Brief: Report the number of lines in the entries below that include the word "evenodd", and nothing else.

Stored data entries
==================================================

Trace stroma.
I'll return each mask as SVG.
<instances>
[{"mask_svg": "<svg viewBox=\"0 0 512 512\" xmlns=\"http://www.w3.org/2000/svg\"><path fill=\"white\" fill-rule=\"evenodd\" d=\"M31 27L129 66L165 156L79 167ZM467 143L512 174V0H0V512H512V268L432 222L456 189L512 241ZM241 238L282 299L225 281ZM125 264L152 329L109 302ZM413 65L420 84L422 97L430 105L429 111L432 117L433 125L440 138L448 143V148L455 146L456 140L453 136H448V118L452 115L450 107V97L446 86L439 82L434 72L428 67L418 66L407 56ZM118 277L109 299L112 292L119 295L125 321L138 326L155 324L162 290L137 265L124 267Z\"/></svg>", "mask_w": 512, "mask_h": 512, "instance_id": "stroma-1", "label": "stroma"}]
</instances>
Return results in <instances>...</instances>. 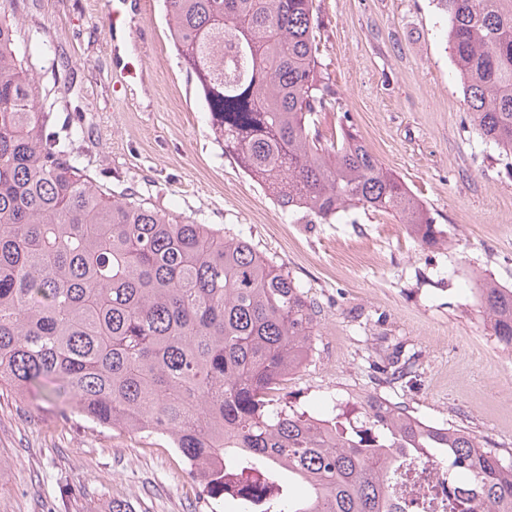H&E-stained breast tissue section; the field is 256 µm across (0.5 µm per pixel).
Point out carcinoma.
<instances>
[{
	"label": "carcinoma",
	"mask_w": 512,
	"mask_h": 512,
	"mask_svg": "<svg viewBox=\"0 0 512 512\" xmlns=\"http://www.w3.org/2000/svg\"><path fill=\"white\" fill-rule=\"evenodd\" d=\"M170 38L203 95L224 155L286 215L320 224L363 208L433 247L444 231L364 144L332 138L336 106L317 70L316 0H165ZM480 136L512 152V0H437ZM21 30L0 21V388L72 395L100 427L155 435L201 486L224 472L264 512H399L389 475L408 450L448 462L468 487L448 512H512V461L466 428L432 425L374 394L329 431L283 401L312 352L321 315L283 267L222 228L116 192L79 167L39 107ZM482 307L512 349V289L487 282ZM414 364L387 358L382 383Z\"/></svg>",
	"instance_id": "1"
}]
</instances>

==================================================

The output: 2